**Task instructions**
Somewhere below is a line with "R3: 43k (N1, N3) -> 43k (5V, N3)" and, later, a line with "R10: 110k (GND, N15) -> 43k (GND, N15)"; repeat those two lines and all the lines between them, exactly as they are.
═══
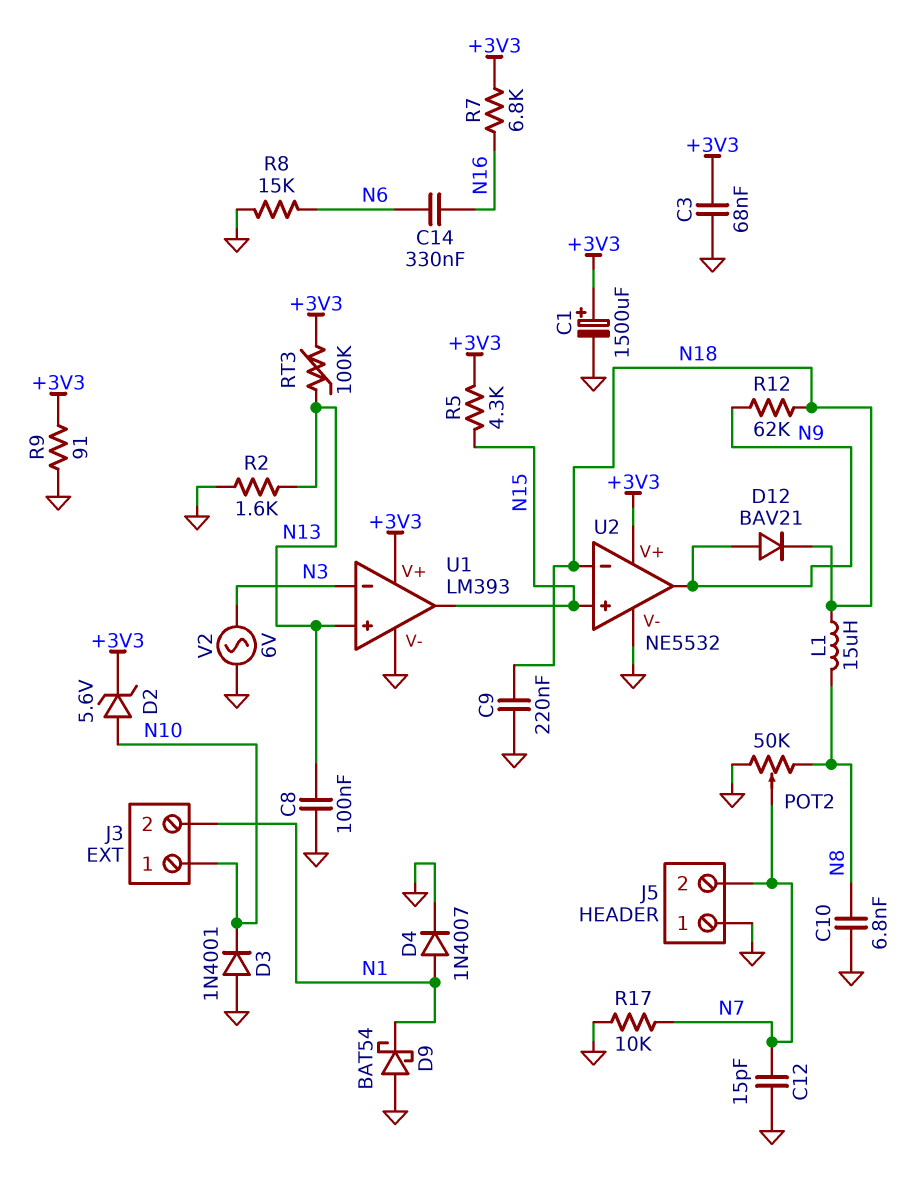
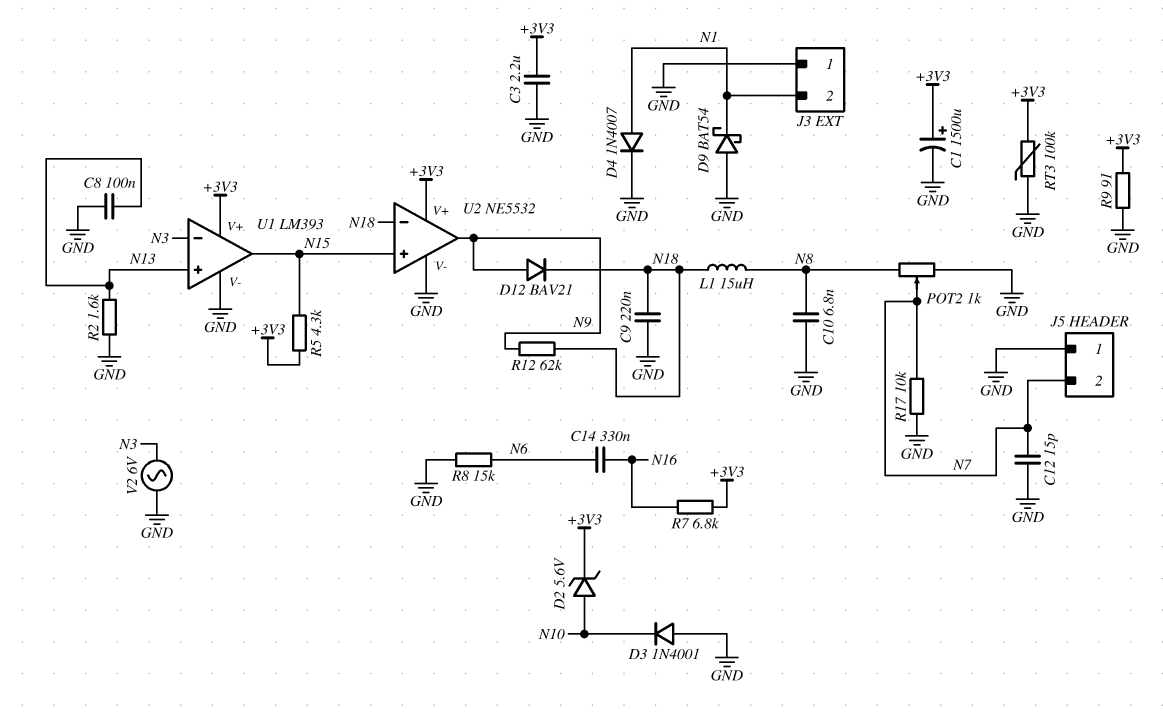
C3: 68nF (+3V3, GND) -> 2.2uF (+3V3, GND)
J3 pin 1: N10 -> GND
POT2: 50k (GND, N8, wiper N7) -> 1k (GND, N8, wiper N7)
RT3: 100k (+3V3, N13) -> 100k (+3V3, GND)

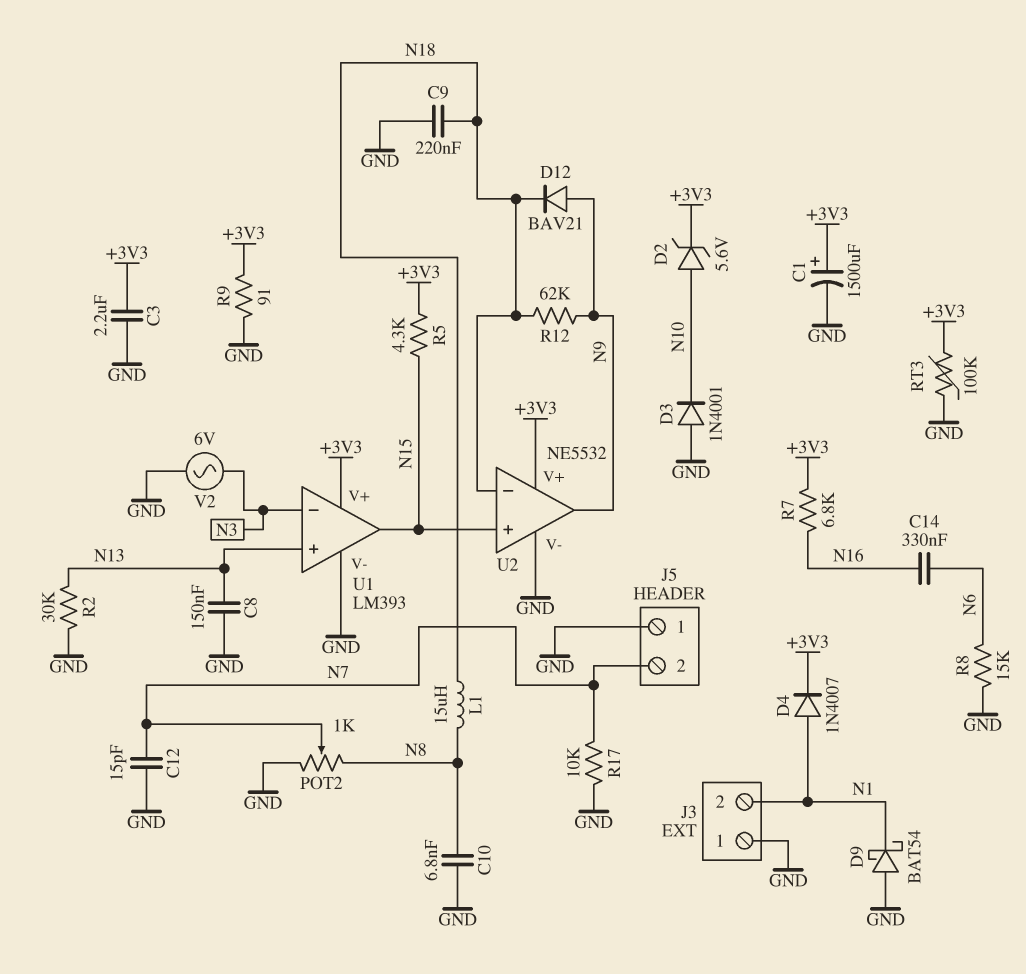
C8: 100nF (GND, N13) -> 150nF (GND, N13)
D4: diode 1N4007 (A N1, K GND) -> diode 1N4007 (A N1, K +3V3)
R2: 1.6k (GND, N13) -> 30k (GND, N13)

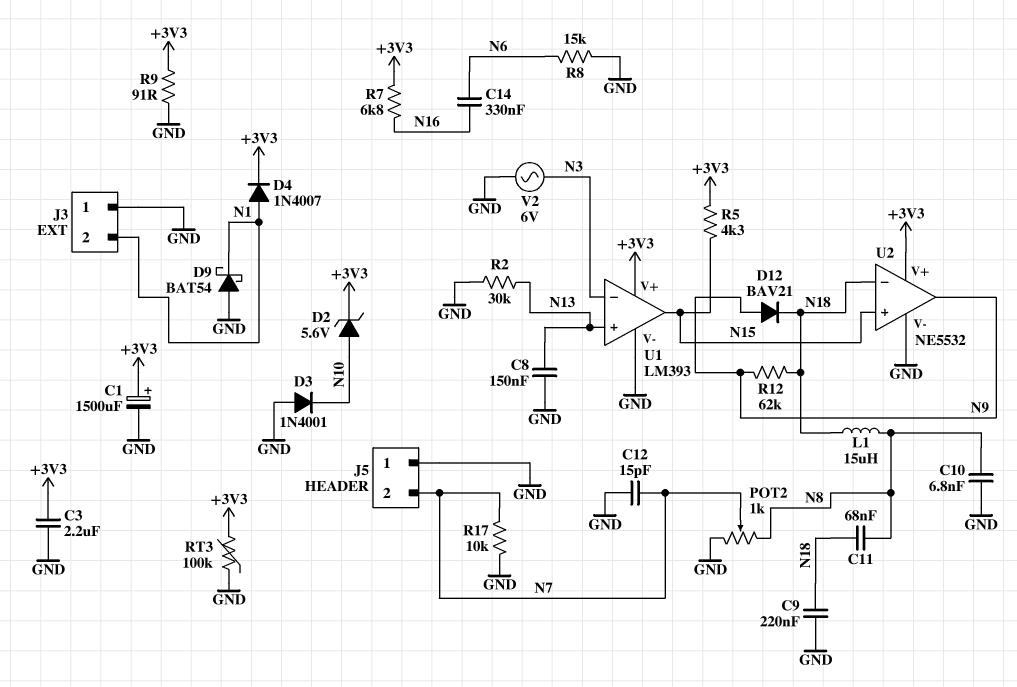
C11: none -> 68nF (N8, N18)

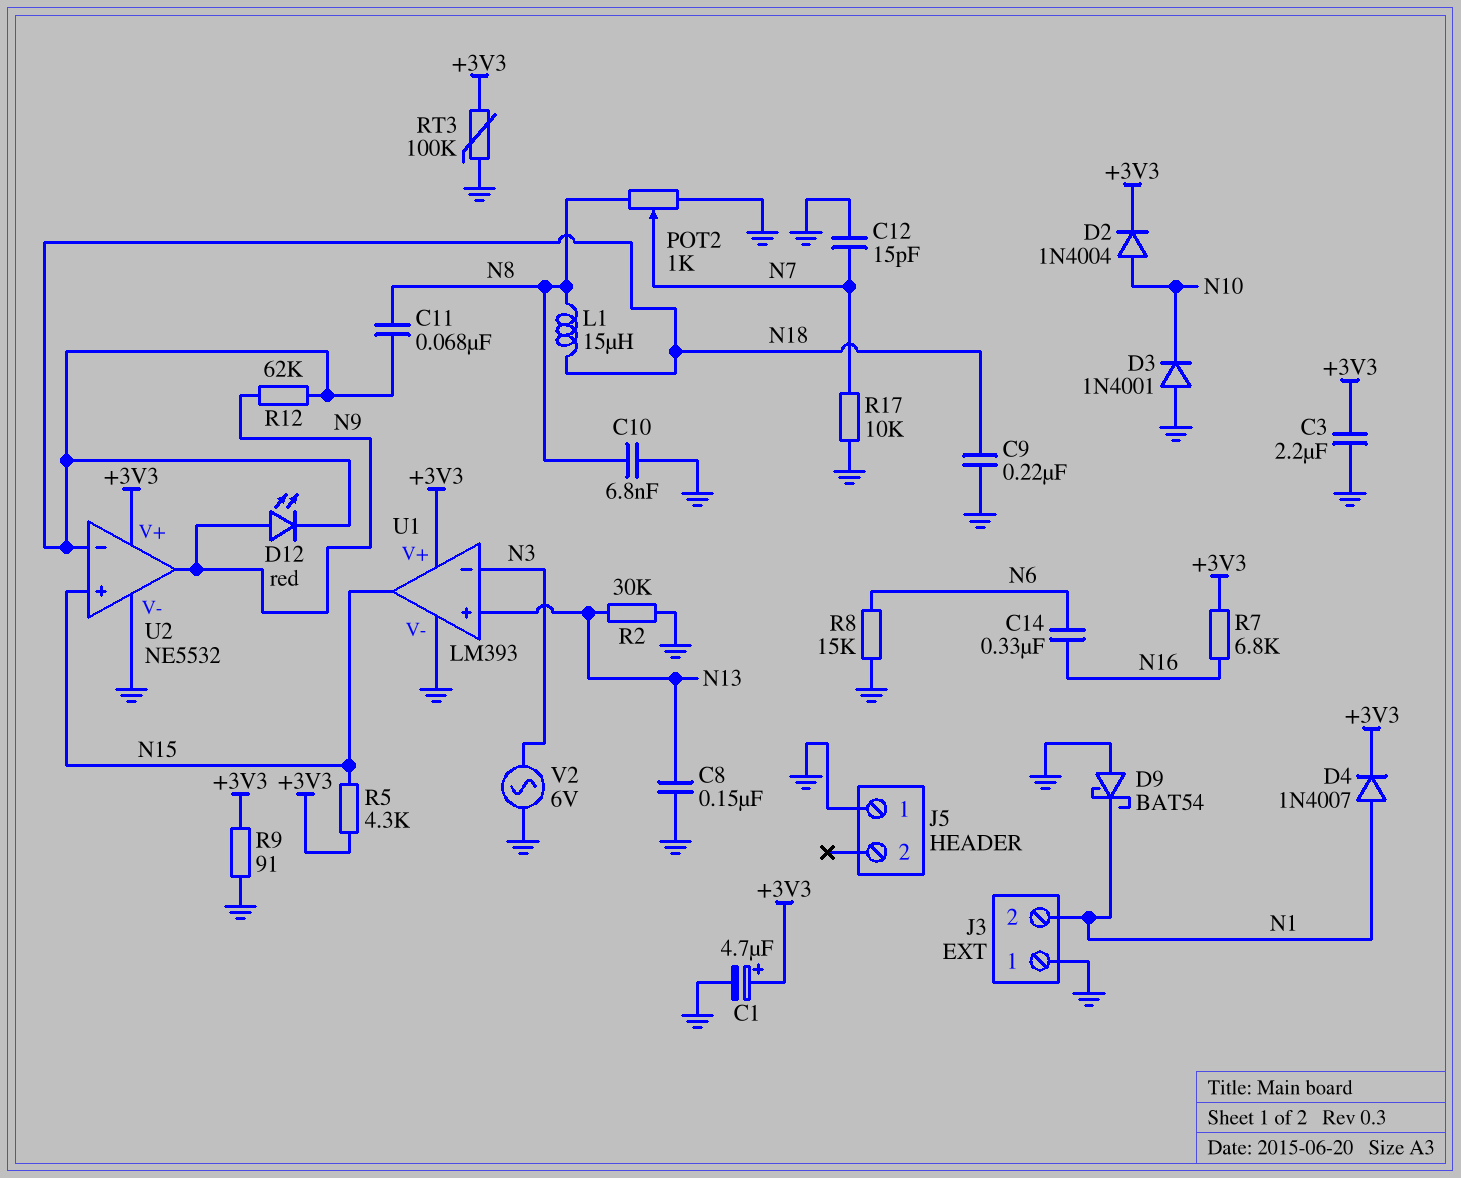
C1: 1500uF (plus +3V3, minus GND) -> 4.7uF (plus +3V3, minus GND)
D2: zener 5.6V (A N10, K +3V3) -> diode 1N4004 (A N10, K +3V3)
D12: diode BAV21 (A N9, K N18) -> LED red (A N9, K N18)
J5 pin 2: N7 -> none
═══
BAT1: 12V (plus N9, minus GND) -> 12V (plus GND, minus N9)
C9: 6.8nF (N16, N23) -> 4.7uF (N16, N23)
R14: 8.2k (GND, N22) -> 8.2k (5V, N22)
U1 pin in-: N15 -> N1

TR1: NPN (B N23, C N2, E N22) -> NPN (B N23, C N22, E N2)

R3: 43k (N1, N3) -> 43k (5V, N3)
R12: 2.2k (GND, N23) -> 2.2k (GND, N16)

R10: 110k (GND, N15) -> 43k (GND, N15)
═══
**Answer box**
R3: 43k (N1, N3) -> 43k (5V, N3)
R12: 2.2k (GND, N23) -> 2.2k (GND, N16)

R10: 110k (GND, N15) -> 43k (GND, N15)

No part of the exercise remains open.